THE RECORDS section start
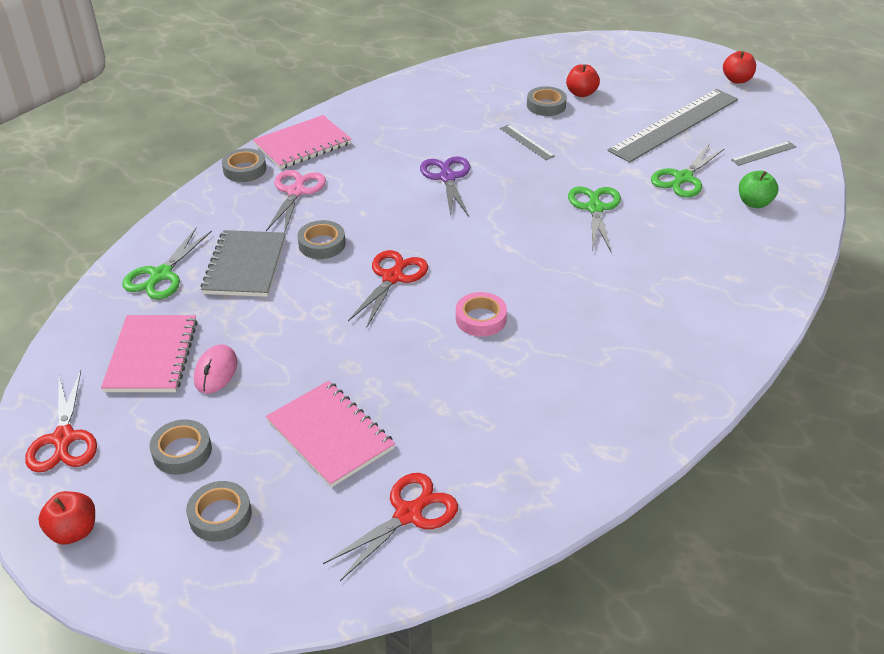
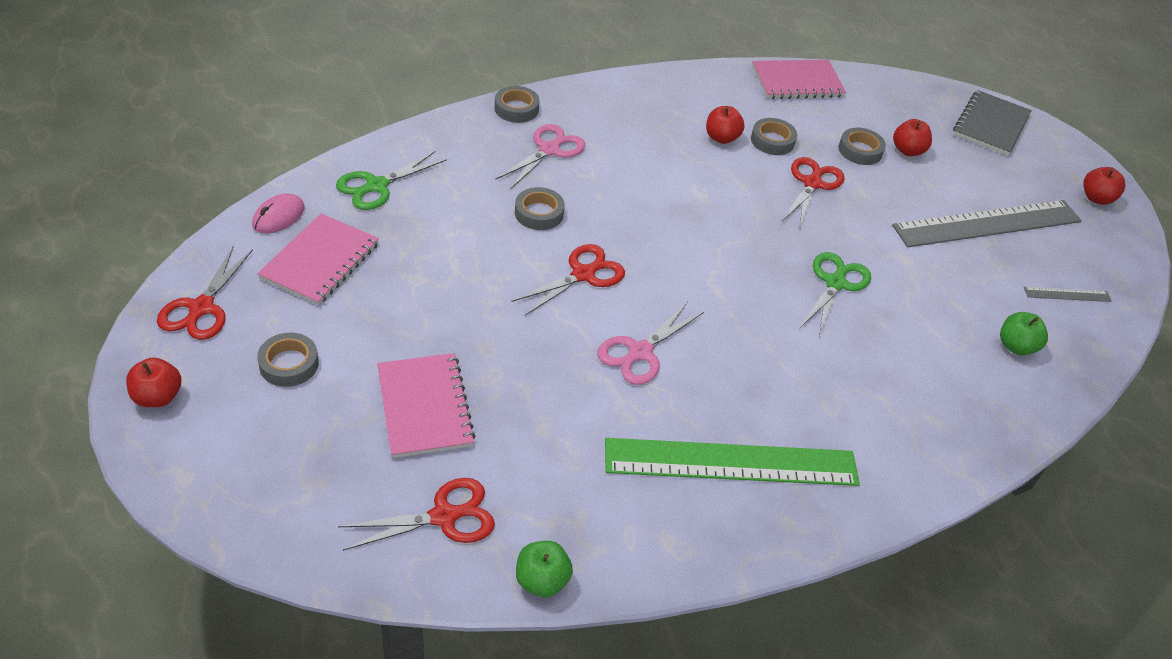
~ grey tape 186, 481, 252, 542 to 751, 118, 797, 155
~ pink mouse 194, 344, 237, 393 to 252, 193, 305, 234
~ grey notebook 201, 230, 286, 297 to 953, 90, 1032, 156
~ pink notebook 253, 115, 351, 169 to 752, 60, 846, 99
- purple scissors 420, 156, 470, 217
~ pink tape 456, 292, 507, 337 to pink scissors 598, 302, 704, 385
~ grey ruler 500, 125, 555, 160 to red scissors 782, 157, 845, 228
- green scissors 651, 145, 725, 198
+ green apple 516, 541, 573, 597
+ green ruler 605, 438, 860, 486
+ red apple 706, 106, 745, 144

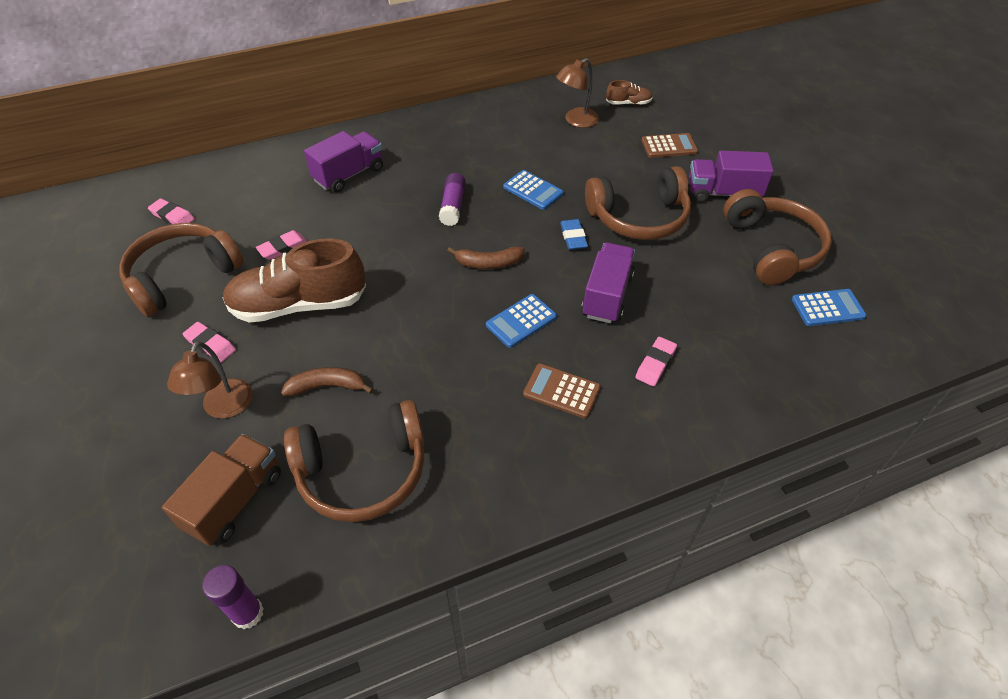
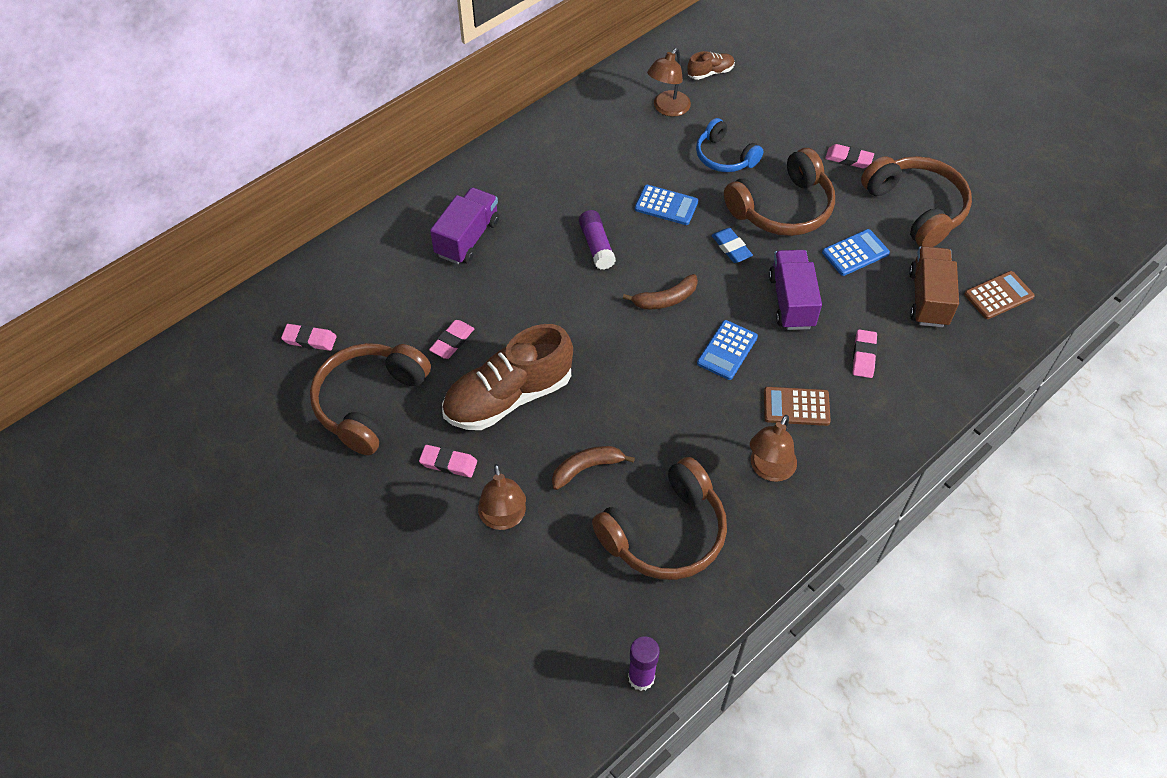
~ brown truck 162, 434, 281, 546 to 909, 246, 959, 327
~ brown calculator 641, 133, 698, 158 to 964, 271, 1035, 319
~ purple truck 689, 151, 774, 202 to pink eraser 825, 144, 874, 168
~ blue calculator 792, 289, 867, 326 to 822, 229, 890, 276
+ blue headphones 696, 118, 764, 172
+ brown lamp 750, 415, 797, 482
THE RECORDS section end
• WORK ORDER: Retype the lines from the one containing "438, 860, 486" down to the last line of the records, both included, exactly and nothing more. Pictures stay out.

• RESPONSE TO THIS TASK:
+ green ruler 605, 438, 860, 486
+ red apple 706, 106, 745, 144

~ brown truck 162, 434, 281, 546 to 909, 246, 959, 327
~ brown calculator 641, 133, 698, 158 to 964, 271, 1035, 319
~ purple truck 689, 151, 774, 202 to pink eraser 825, 144, 874, 168
~ blue calculator 792, 289, 867, 326 to 822, 229, 890, 276
+ blue headphones 696, 118, 764, 172
+ brown lamp 750, 415, 797, 482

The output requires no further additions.